§ What the exercise asks
Going through the material below, output exactly the lines from the one containing "(519, 396) = (555, 476): black" through the one containing "(761, 322) = (564, 131): orange", and no pictures.

§ The data
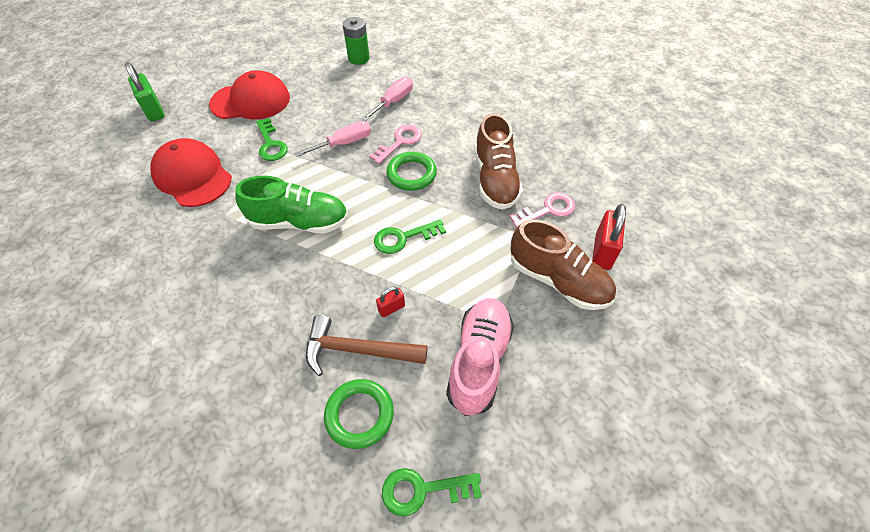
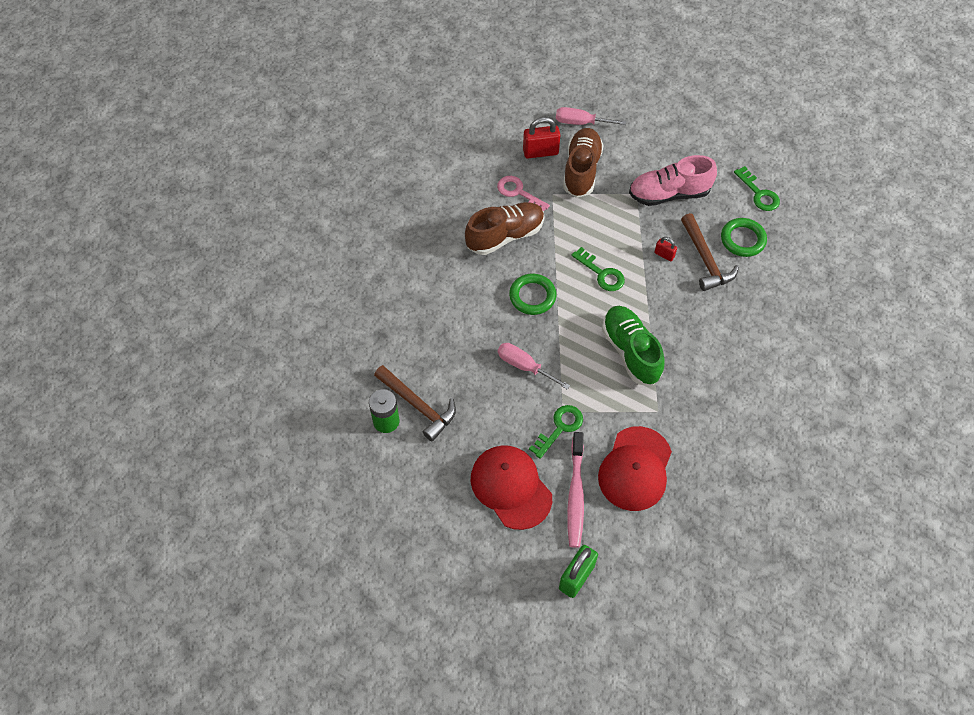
camera: 115 degrees left, 5 degrees up
(210, 132) = (575, 494): none -> pink toothbrush
(357, 76) = (418, 406): none -> brown hammer
(394, 101) = (443, 353): pink screwdriver -> pink screwdriver (581, 122)
(400, 142) = (498, 322): pink key -> none

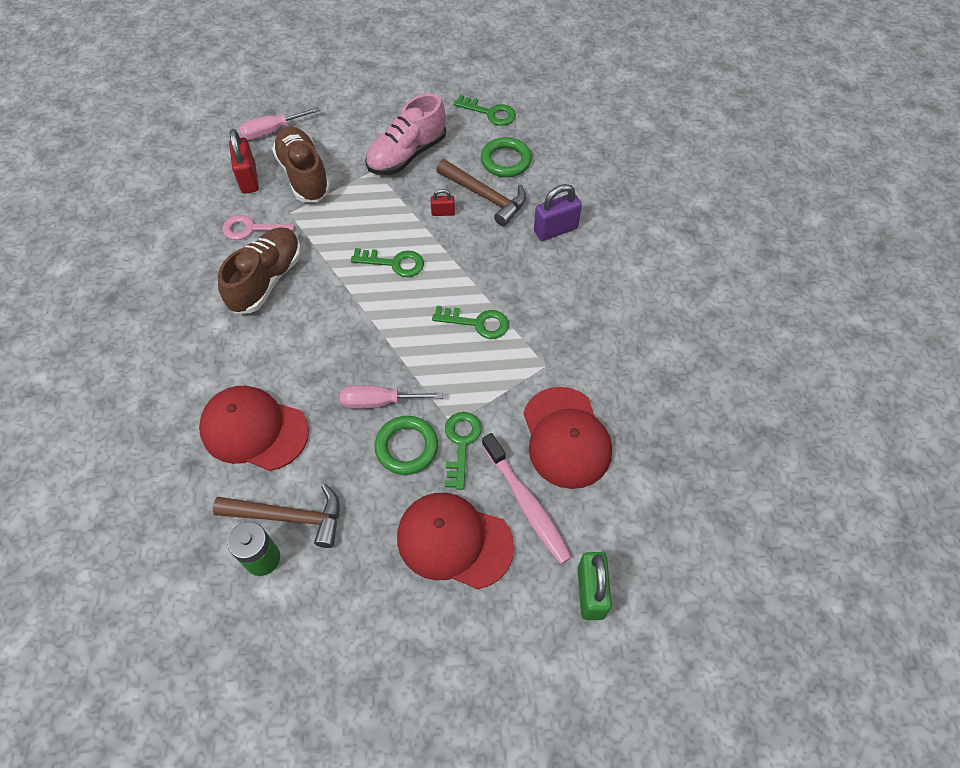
camera: 35 degrees left, 0 degrees up
(432, 336) = (254, 430): none -> red cap
(532, 296) = (338, 325): green ring -> green ring (406, 447)
(540, 152) = (248, 178): red padlock -> red padlock turned 60 degrees counterclockwise
(630, 351) = (477, 323): green shoe -> green key
(741, 315) = (555, 230): none -> purple padlock

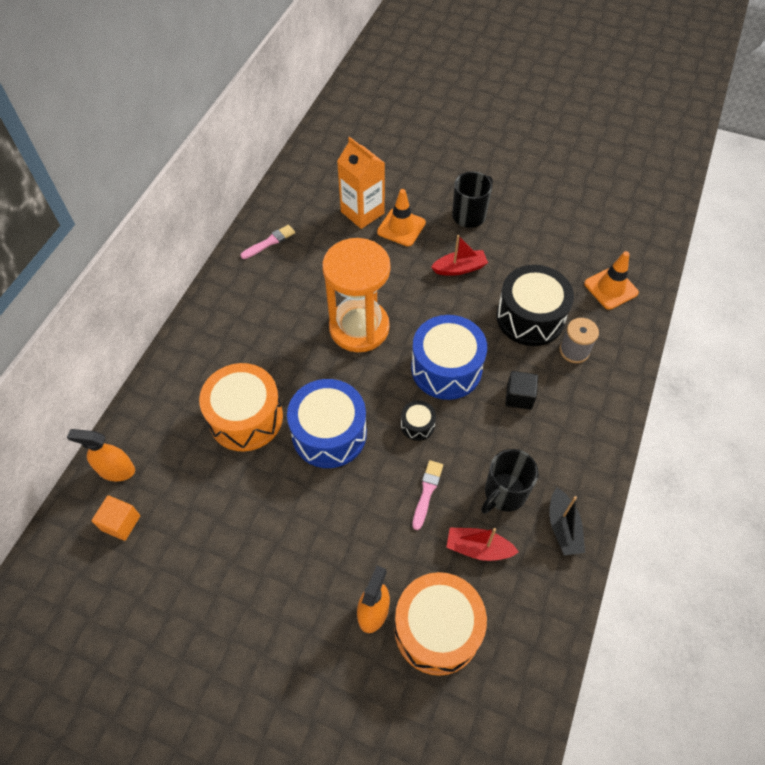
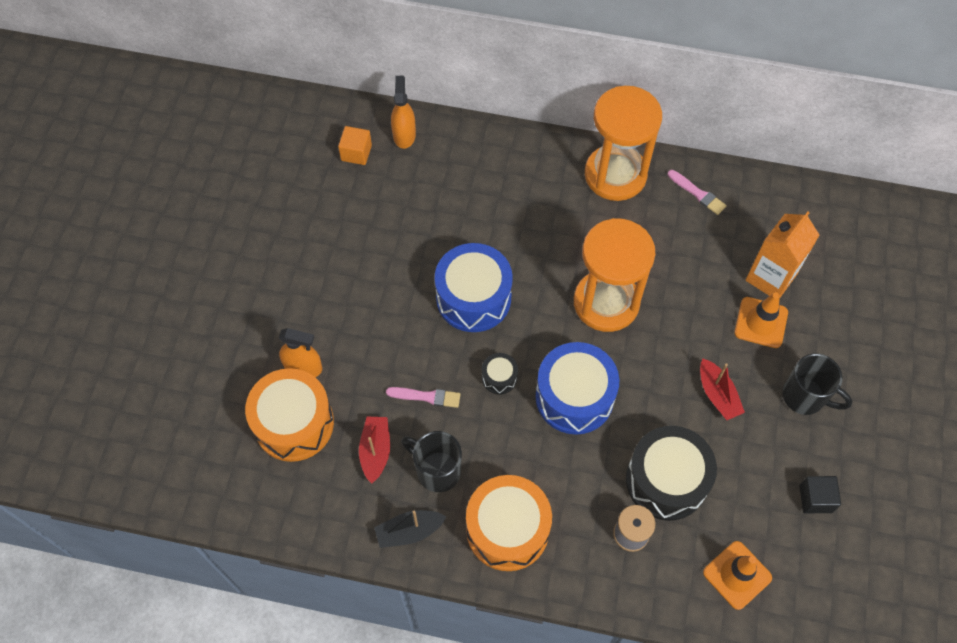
camera: 80 degrees right, 5 degrees up
(230, 296) = (615, 175): none -> orange hourglass
(246, 417) = (476, 222): orange drum -> orange drum (507, 529)
(519, 396) = (555, 476): black cube -> black cube (815, 499)

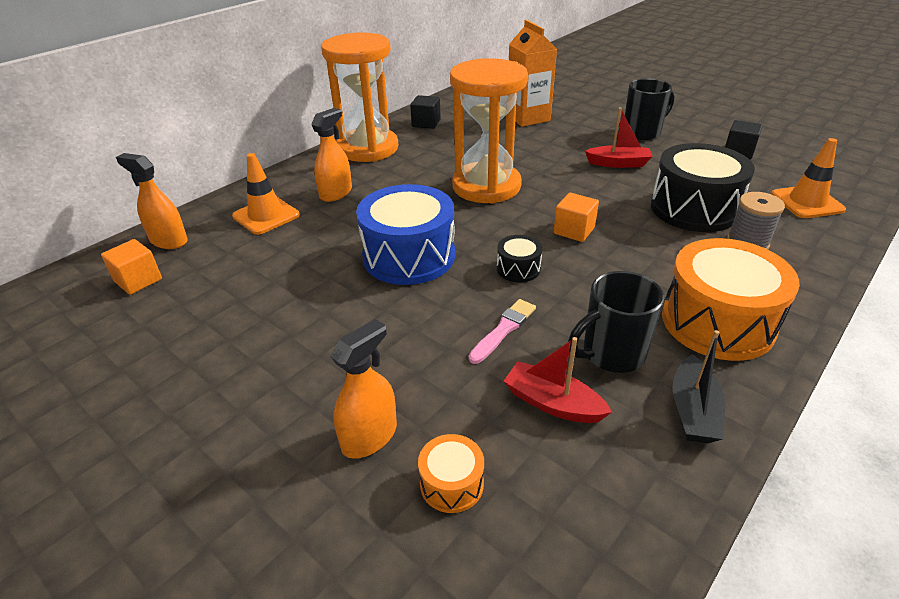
camera: 60 degrees left, 25 degrees down
(294, 423) = (451, 484): orange drum -> orange drum, size x0.46
(527, 197) = (336, 193): none -> orange spray bottle
(574, 397) = (574, 230): blue drum -> orange cube
(697, 193) = (426, 123): pink brush -> black cube
(761, 322) = (564, 131): orange traffic cone -> orange traffic cone (266, 216)

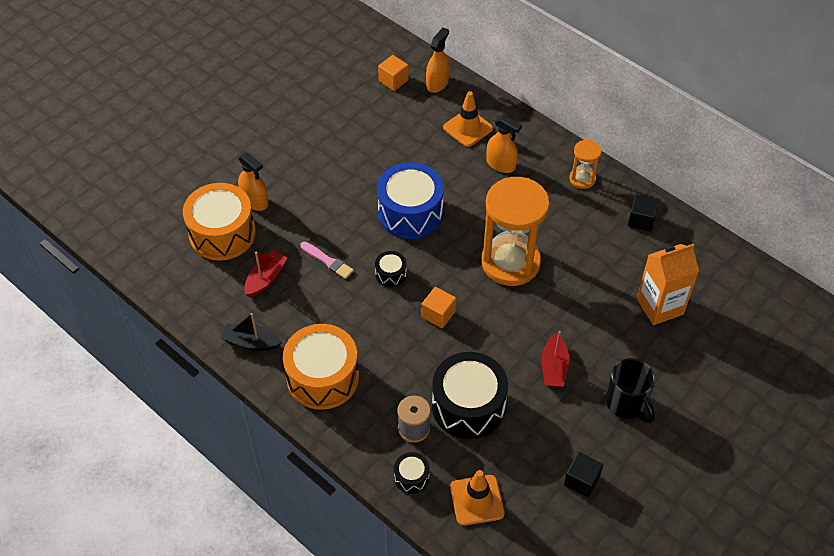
camera: 90 degrees right, 15 degrees up
(367, 148) = (582, 179): orange hourglass -> orange hourglass, size x0.47
(451, 484) = (222, 233): orange drum -> orange drum, size x2.18
(611, 354) = (300, 313): black mug -> none
(814, 242) = (411, 477): none -> black drum

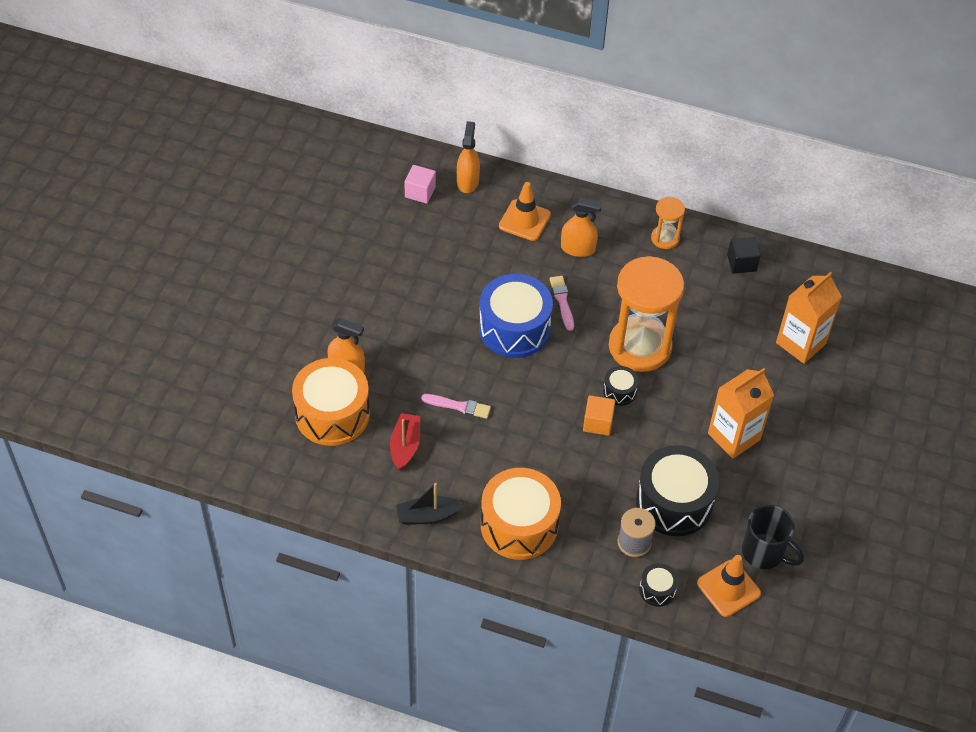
camera: 25 degrees left, 0 degrees up
(391, 274) = (529, 398): black drum -> black drum (619, 391)
(393, 80) = (420, 192): orange cube -> pink cube
(463, 203) = (562, 301): none -> pink brush
(554, 367) = (734, 436): red boat -> orange carton
(581, 480) = (813, 534): black cube -> none
(626, 404) = (817, 448): black mug -> black mug (764, 553)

§ Answer space
(519, 396) = (555, 476): black cube -> black cube (815, 499)

camera: 60 degrees left, 25 degrees down
(294, 423) = (451, 484): orange drum -> orange drum, size x0.46
(527, 197) = (336, 193): none -> orange spray bottle
(574, 397) = (574, 230): blue drum -> orange cube
(697, 193) = (426, 123): pink brush -> black cube
(761, 322) = (564, 131): orange traffic cone -> orange traffic cone (266, 216)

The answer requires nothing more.